Description of the task »
The listing below holds a line with "R14: 27k (GND, N_7) -> 22k (GND, N_7)" and a later line with "U215: XNOR (in". Write out those two lines and every line between them, exactly, and nothing else.
..........
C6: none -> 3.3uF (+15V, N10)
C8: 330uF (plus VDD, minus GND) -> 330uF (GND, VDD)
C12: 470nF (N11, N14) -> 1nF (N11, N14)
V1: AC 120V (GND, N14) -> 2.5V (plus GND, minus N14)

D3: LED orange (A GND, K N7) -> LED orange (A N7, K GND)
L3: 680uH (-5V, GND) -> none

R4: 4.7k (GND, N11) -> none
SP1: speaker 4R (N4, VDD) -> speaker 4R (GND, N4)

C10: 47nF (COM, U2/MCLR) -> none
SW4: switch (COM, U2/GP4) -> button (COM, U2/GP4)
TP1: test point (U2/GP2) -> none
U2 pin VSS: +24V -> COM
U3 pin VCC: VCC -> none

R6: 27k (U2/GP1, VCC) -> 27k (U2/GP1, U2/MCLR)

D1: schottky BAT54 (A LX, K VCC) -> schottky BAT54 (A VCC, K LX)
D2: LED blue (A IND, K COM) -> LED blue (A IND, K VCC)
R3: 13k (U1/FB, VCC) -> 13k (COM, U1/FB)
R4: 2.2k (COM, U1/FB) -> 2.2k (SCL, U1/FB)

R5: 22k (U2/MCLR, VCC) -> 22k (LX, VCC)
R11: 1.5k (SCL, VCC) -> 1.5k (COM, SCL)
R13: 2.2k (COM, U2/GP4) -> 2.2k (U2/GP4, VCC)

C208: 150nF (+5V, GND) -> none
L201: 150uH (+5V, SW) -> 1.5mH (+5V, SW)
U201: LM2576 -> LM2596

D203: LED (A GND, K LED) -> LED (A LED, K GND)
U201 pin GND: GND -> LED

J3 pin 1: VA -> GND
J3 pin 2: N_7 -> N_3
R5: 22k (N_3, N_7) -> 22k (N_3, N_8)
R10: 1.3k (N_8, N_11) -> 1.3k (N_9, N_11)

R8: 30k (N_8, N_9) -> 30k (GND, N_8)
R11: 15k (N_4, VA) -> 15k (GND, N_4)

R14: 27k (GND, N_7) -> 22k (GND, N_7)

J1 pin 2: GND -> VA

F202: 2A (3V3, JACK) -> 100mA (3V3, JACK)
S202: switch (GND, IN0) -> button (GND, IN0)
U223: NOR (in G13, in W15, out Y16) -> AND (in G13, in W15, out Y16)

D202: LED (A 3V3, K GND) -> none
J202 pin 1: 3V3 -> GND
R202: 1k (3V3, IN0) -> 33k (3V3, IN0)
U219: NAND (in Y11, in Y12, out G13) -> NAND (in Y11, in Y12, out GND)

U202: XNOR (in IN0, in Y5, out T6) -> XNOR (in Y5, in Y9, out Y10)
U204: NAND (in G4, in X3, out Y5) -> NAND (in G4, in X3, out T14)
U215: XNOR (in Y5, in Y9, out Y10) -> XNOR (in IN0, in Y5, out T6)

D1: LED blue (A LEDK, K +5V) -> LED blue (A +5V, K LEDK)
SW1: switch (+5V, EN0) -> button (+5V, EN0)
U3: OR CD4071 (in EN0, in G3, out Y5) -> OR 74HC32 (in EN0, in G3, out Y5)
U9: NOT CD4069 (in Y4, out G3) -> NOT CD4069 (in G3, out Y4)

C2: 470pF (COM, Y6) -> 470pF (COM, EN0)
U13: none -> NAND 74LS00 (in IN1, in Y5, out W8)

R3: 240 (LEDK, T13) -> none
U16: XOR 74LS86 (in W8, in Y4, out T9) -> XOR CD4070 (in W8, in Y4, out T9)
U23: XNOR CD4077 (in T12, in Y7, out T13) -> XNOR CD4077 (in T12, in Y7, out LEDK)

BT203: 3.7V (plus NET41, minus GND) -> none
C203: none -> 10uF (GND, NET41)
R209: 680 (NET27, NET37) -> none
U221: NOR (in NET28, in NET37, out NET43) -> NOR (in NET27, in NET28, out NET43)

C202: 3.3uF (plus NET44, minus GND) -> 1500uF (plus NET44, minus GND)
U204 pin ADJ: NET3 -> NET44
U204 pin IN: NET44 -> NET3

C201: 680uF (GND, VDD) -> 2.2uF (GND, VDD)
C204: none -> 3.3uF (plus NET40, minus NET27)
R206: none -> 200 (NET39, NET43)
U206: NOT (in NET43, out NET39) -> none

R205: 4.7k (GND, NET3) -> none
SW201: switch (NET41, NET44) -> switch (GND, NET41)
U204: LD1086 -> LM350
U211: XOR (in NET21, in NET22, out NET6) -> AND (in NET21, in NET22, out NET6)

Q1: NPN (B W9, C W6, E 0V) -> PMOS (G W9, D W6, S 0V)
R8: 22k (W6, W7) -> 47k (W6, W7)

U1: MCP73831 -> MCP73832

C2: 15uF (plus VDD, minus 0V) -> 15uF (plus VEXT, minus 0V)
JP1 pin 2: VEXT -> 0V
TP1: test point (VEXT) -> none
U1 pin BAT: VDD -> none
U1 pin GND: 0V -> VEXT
..........
Answer to this task »
R14: 27k (GND, N_7) -> 22k (GND, N_7)

J1 pin 2: GND -> VA

F202: 2A (3V3, JACK) -> 100mA (3V3, JACK)
S202: switch (GND, IN0) -> button (GND, IN0)
U223: NOR (in G13, in W15, out Y16) -> AND (in G13, in W15, out Y16)

D202: LED (A 3V3, K GND) -> none
J202 pin 1: 3V3 -> GND
R202: 1k (3V3, IN0) -> 33k (3V3, IN0)
U219: NAND (in Y11, in Y12, out G13) -> NAND (in Y11, in Y12, out GND)

U202: XNOR (in IN0, in Y5, out T6) -> XNOR (in Y5, in Y9, out Y10)
U204: NAND (in G4, in X3, out Y5) -> NAND (in G4, in X3, out T14)
U215: XNOR (in Y5, in Y9, out Y10) -> XNOR (in IN0, in Y5, out T6)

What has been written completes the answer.